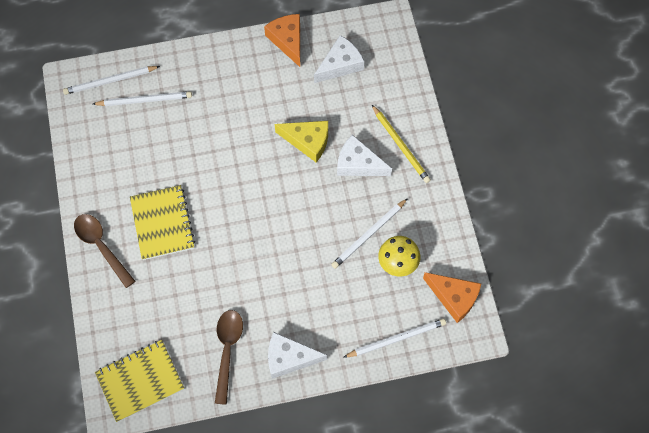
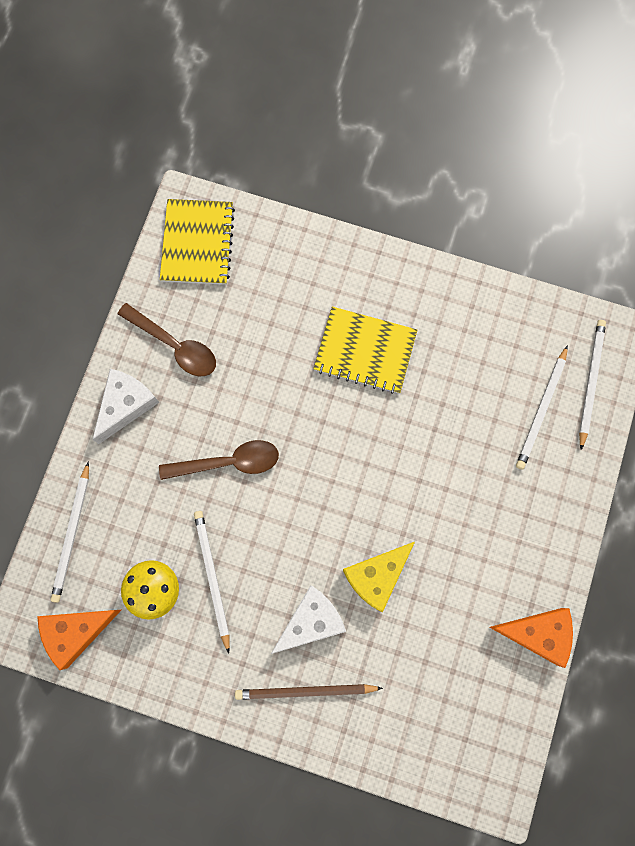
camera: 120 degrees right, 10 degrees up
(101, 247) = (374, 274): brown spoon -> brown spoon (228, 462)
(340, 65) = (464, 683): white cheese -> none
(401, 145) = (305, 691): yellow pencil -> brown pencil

* * *

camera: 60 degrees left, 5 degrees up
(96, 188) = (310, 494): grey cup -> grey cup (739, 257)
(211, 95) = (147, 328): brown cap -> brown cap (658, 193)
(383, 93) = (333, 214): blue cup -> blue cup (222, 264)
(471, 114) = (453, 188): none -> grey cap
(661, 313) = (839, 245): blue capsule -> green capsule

# [Problem description]
There is a line with "camera: 120 degrees right, 10 degrees up" and a line with "(401, 145) = (305, 691): yellow" above. Copy exactly those two lines and all lines between them, with nothing else.

# [Response]
camera: 120 degrees right, 10 degrees up
(101, 247) = (374, 274): brown spoon -> brown spoon (228, 462)
(340, 65) = (464, 683): white cheese -> none
(401, 145) = (305, 691): yellow pencil -> brown pencil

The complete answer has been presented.